Try it — Return, without pictures, the lines from the start of the data through the one that contains "camera: 65 degrees right, 5 degrees up".

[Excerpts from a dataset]
------------------------------------
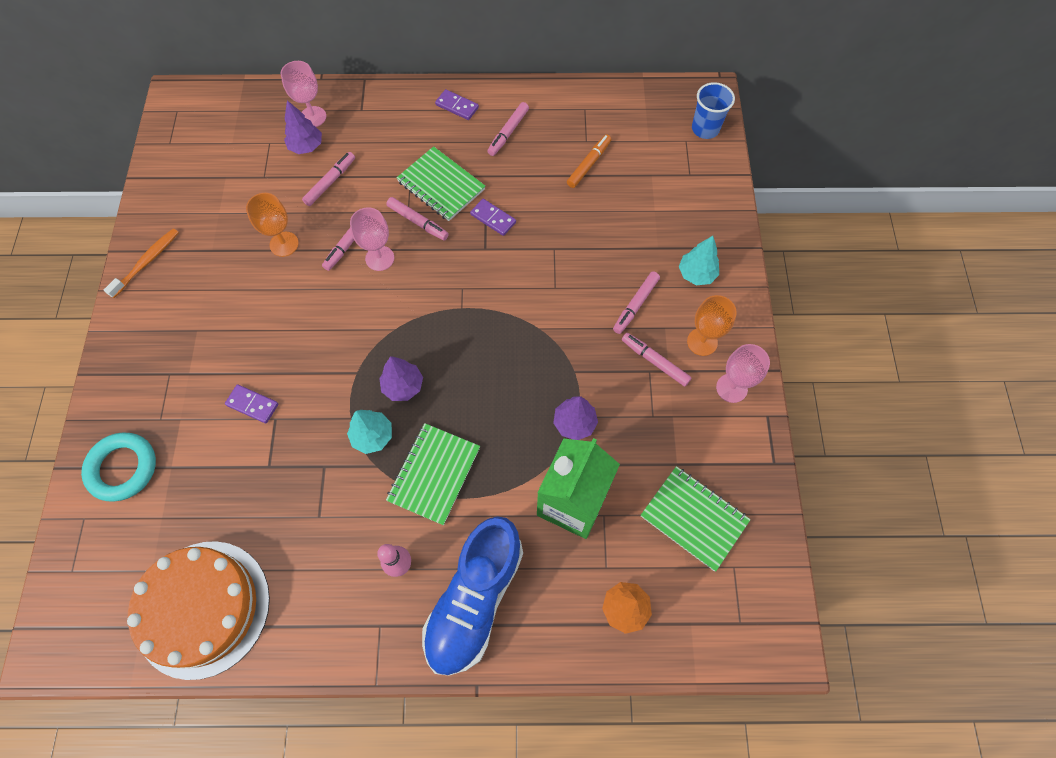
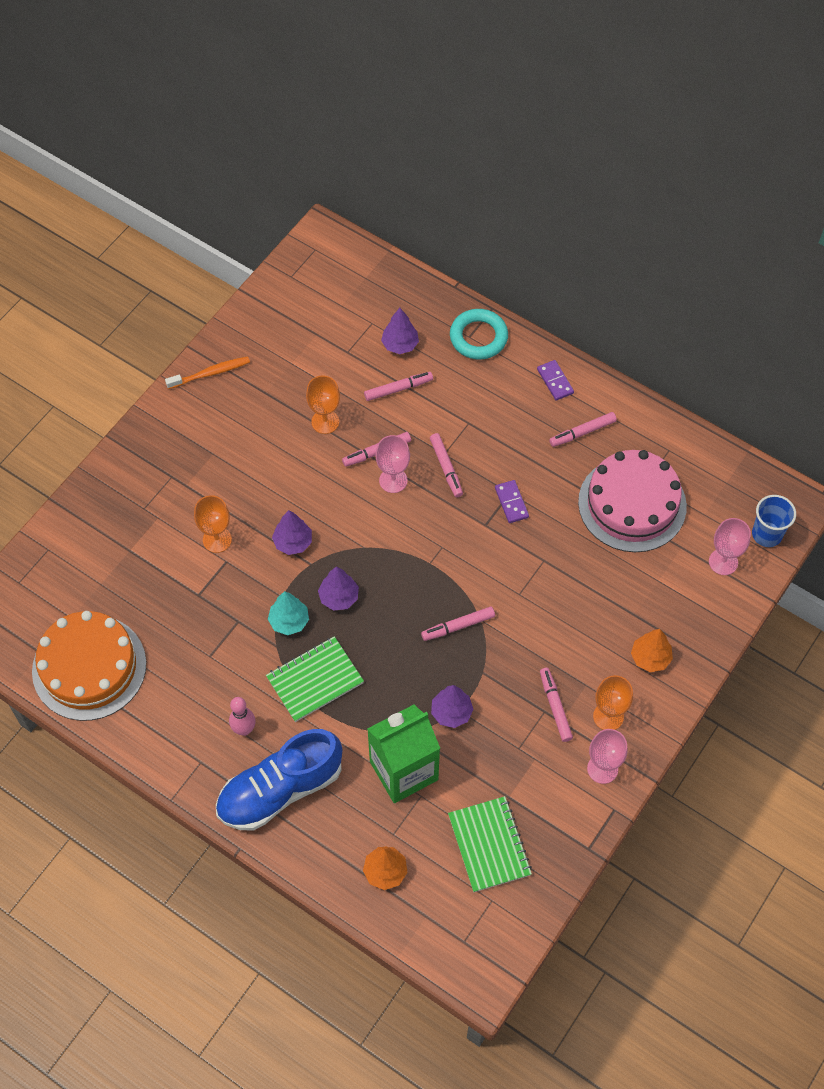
camera: 35 degrees right, 5 degrees down
(123, 468) = (96, 529): turquoise ring -> turquoise ring (478, 337)
(252, 404) = (217, 540): purple domino -> orange goblet
(313, 117) = (424, 320): pink goblet -> pink goblet (723, 562)
(327, 363) = (293, 542): none -> purple tree
(441, 185) = (488, 447): green notebook -> none
(589, 164) = (632, 504): orange marker -> pink cake
(635, 305) = (576, 651): pink marker -> pink marker (458, 626)
(696, 274) = (650, 658): turquoise tree -> orange tree

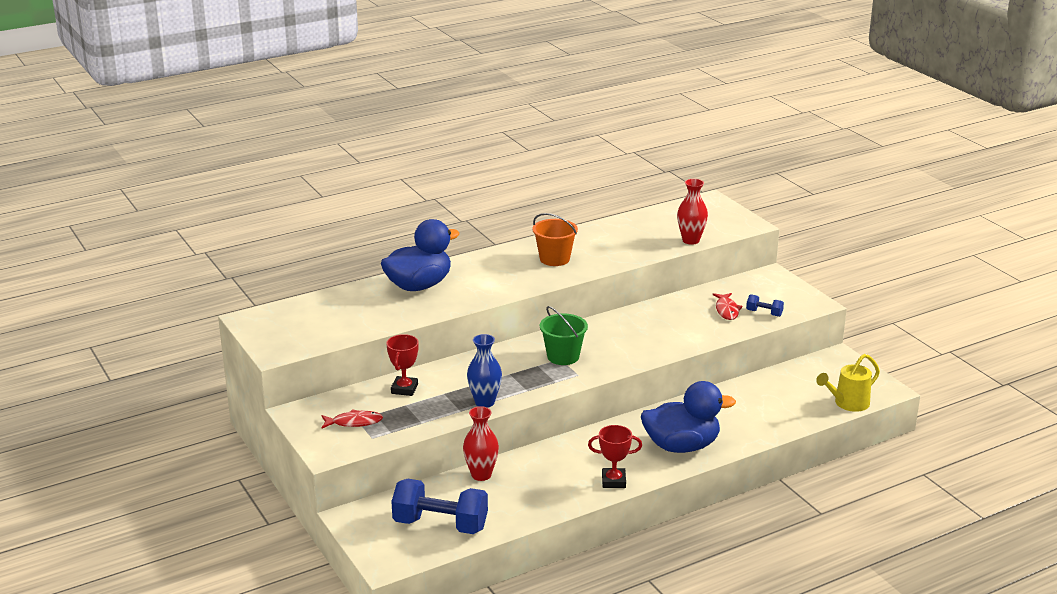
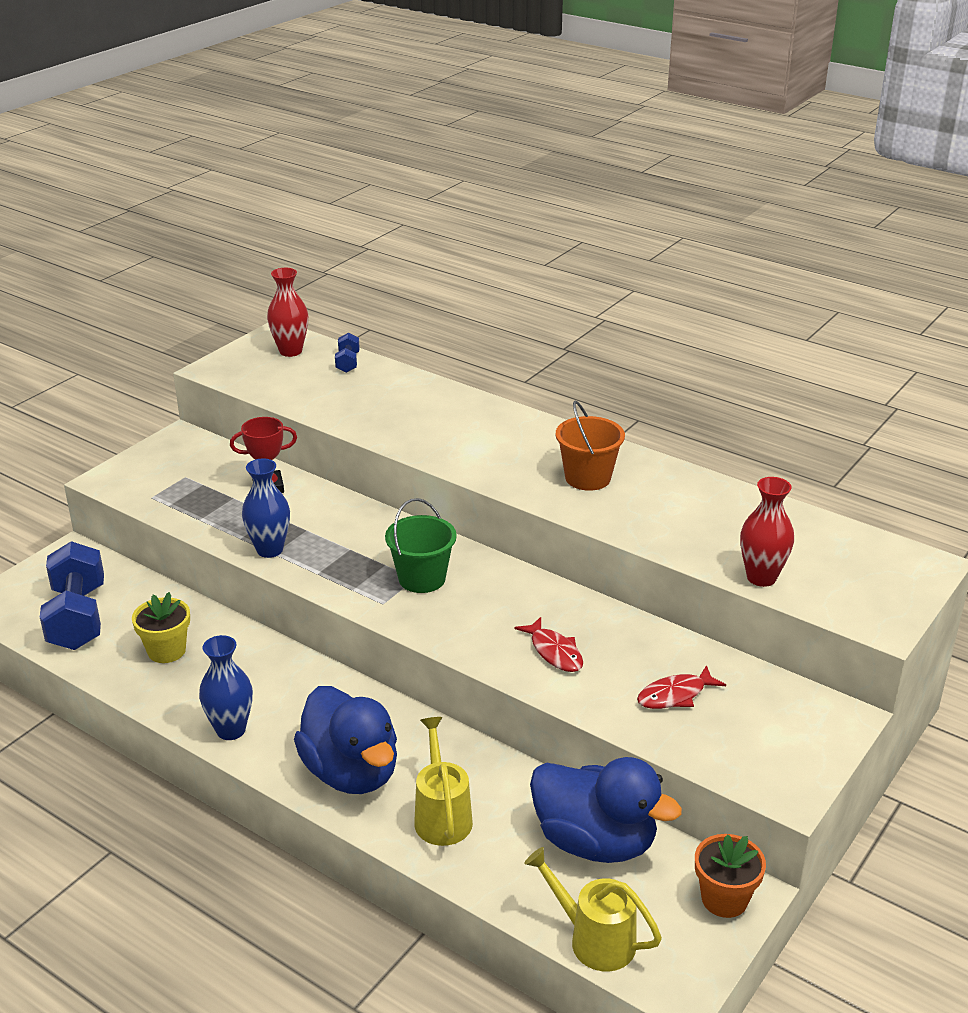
camera: 65 degrees right, 5 degrees up
(354, 422) = (178, 477): red fish -> red fish (554, 652)
(419, 286) = (431, 405): blue duck -> blue duck (595, 842)
(481, 475) = (195, 617): red vase -> red vase (290, 351)
(511, 492) = (166, 651): none -> yellow flower pot
(613, 481) = (231, 730): red trophy -> blue vase
(735, 425) = (441, 815): none -> yellow watering can
(764, 313) = (701, 738): blue dumbbell -> blue dumbbell (348, 363)
(839, 362) = (724, 899): none -> orange flower pot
------------------------------------
Expected answer —
camera: 35 degrees right, 5 degrees down
(123, 468) = (96, 529): turquoise ring -> turquoise ring (478, 337)
(252, 404) = (217, 540): purple domino -> orange goblet
(313, 117) = (424, 320): pink goblet -> pink goblet (723, 562)
(327, 363) = (293, 542): none -> purple tree
(441, 185) = (488, 447): green notebook -> none
(589, 164) = (632, 504): orange marker -> pink cake
(635, 305) = (576, 651): pink marker -> pink marker (458, 626)
(696, 274) = (650, 658): turquoise tree -> orange tree

camera: 65 degrees right, 5 degrees up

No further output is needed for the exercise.